Activity »
Type the data below again exactly. Omit all pictures.
== Records provided
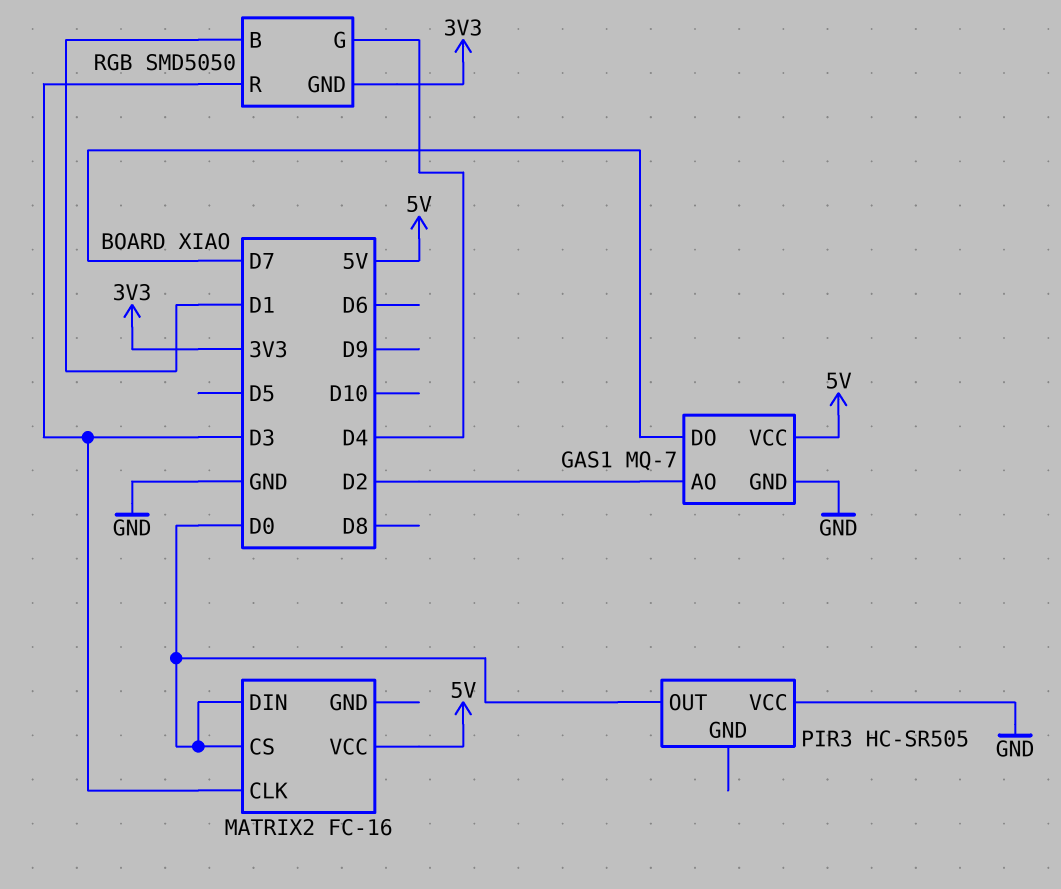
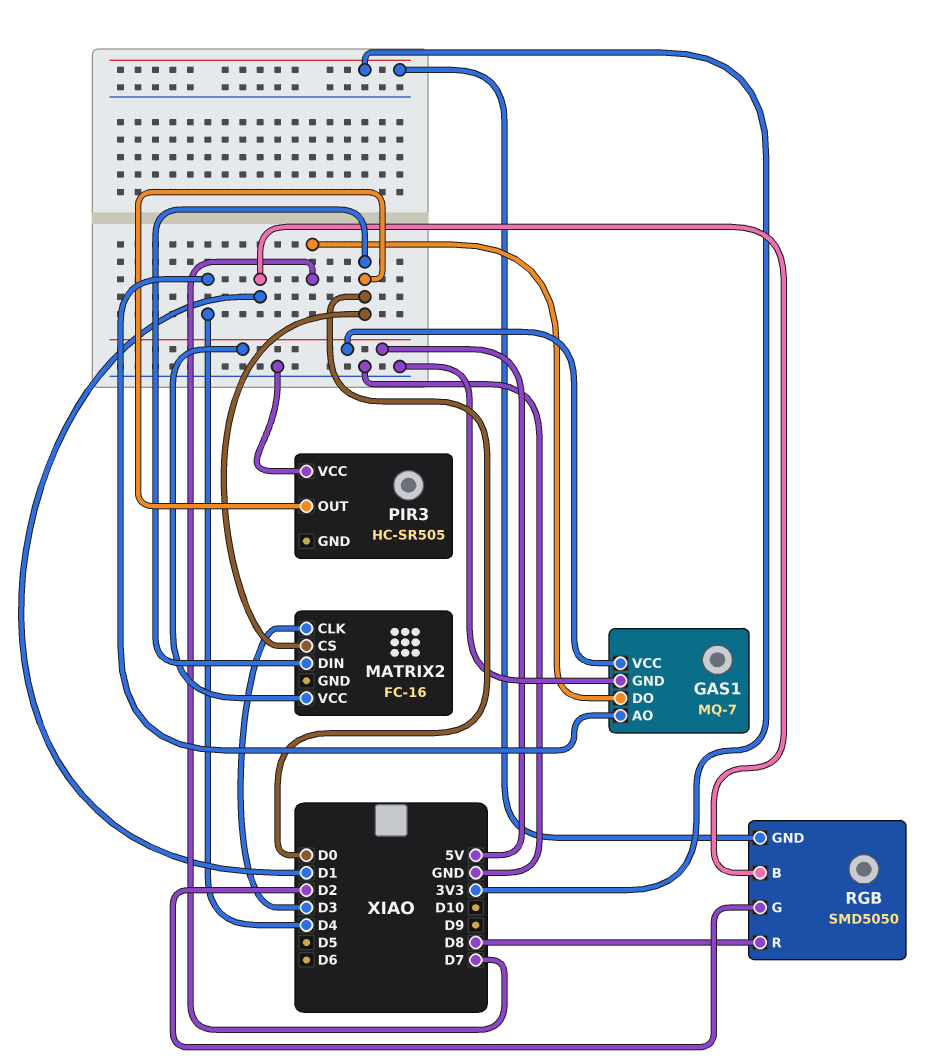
GAS1 pin AO: D2 -> D4
RGB pin G: D4 -> D2
RGB pin R: D3 -> D8

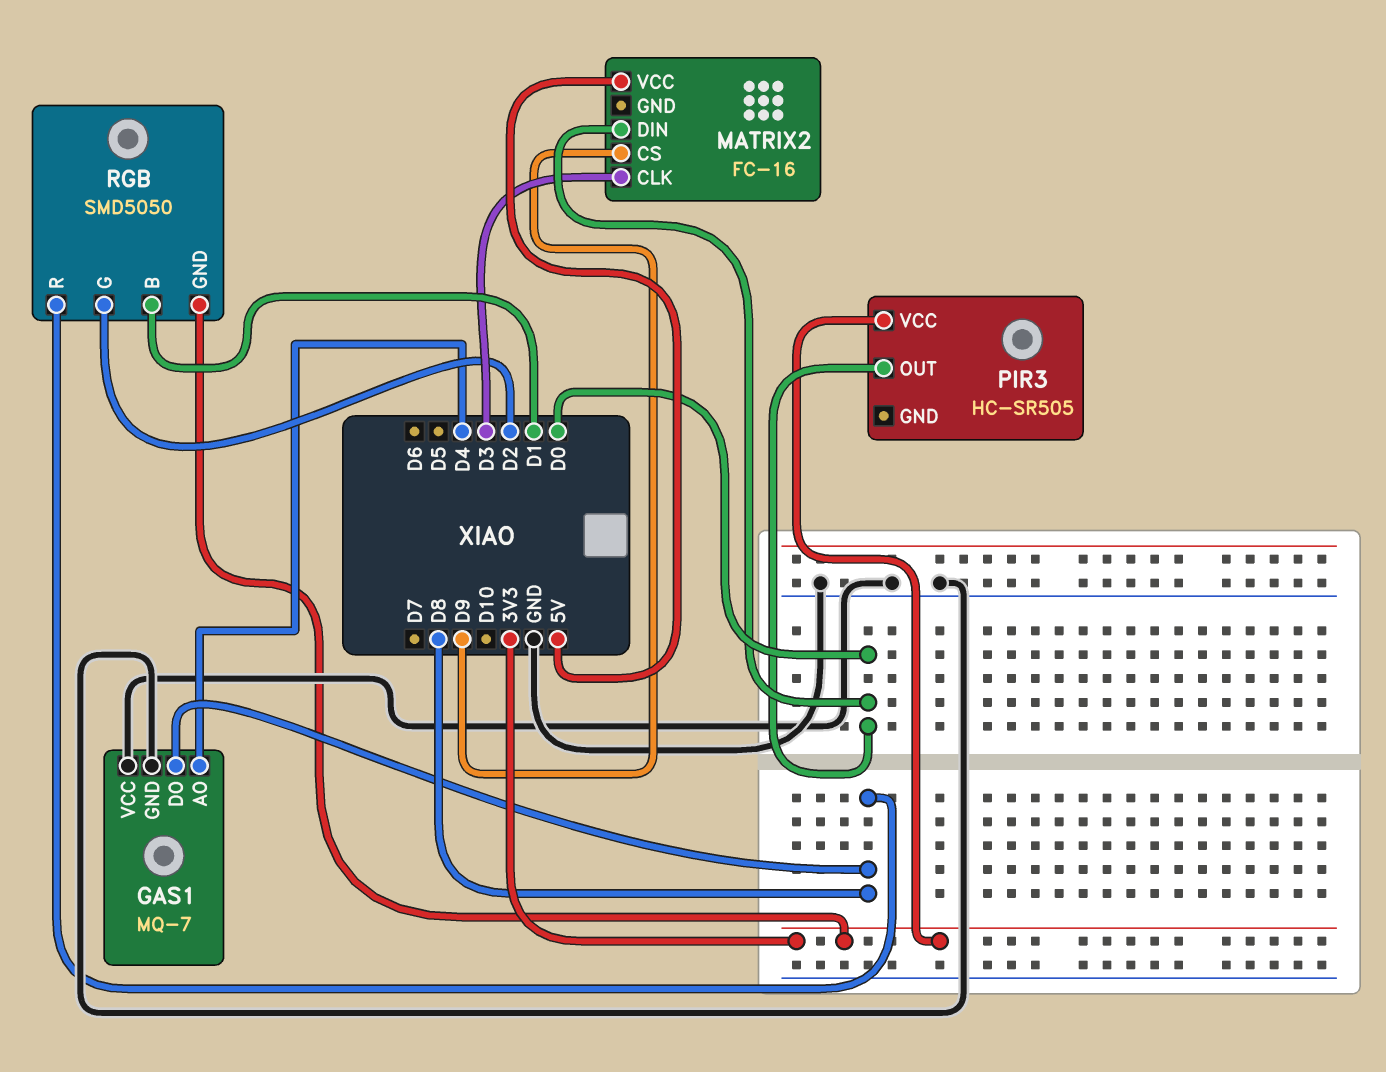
GAS1 pin DO: D7 -> D8
GAS1 pin VCC: 5V -> GND
MATRIX2 pin CS: D0 -> D9
PIR3 pin VCC: GND -> 3V3

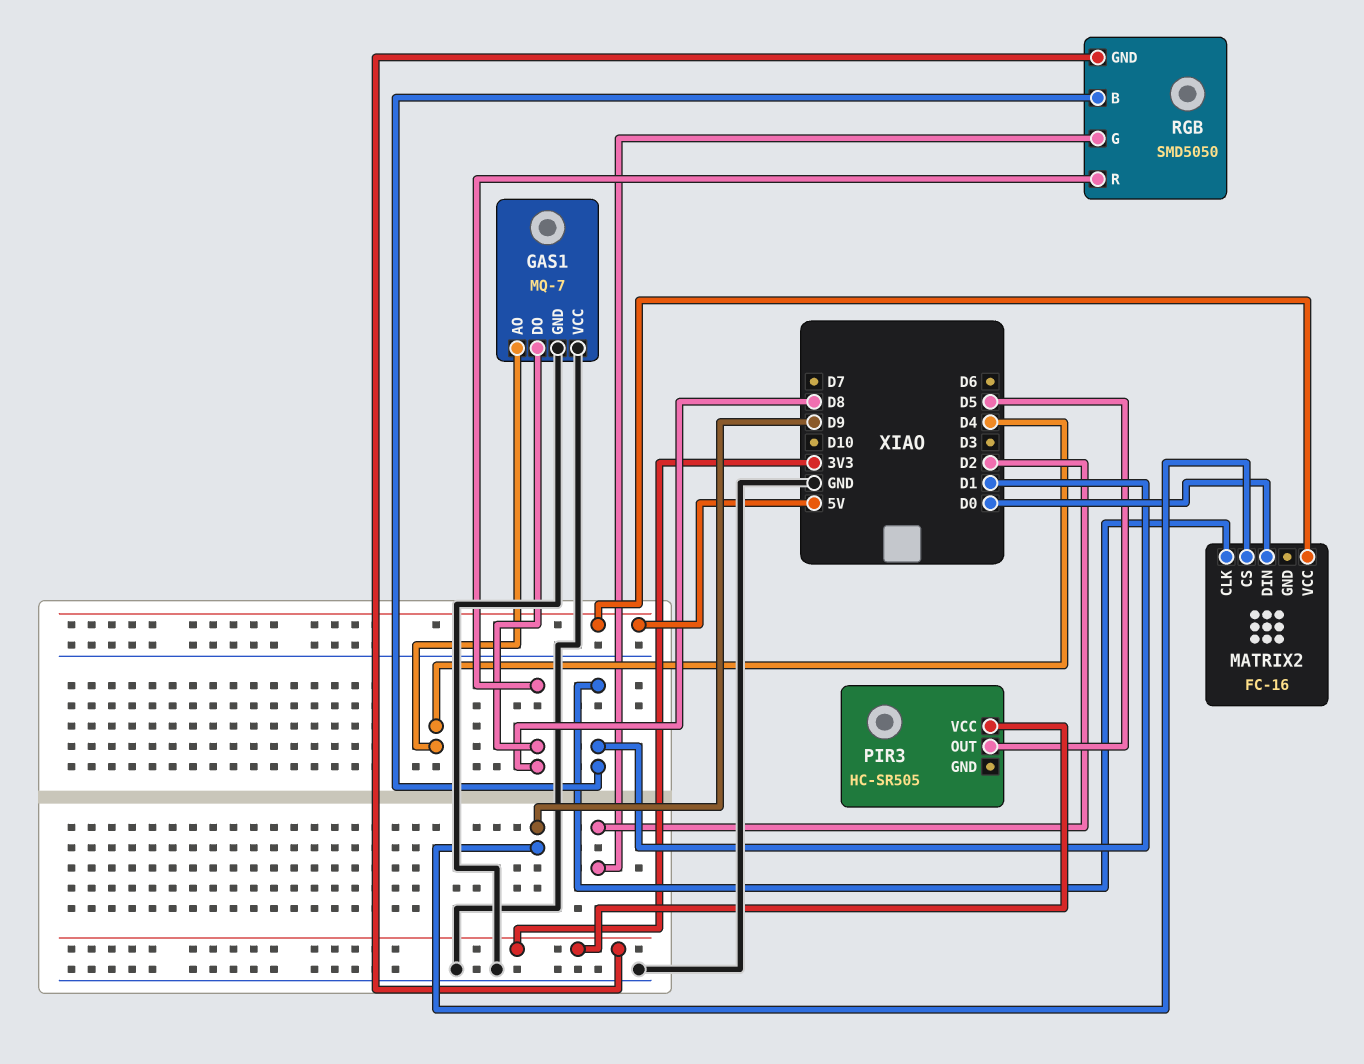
MATRIX2 pin CLK: D3 -> D1
PIR3 pin OUT: D0 -> D5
====
Answer section »
GAS1 pin AO: D2 -> D4
RGB pin G: D4 -> D2
RGB pin R: D3 -> D8

GAS1 pin DO: D7 -> D8
GAS1 pin VCC: 5V -> GND
MATRIX2 pin CS: D0 -> D9
PIR3 pin VCC: GND -> 3V3

MATRIX2 pin CLK: D3 -> D1
PIR3 pin OUT: D0 -> D5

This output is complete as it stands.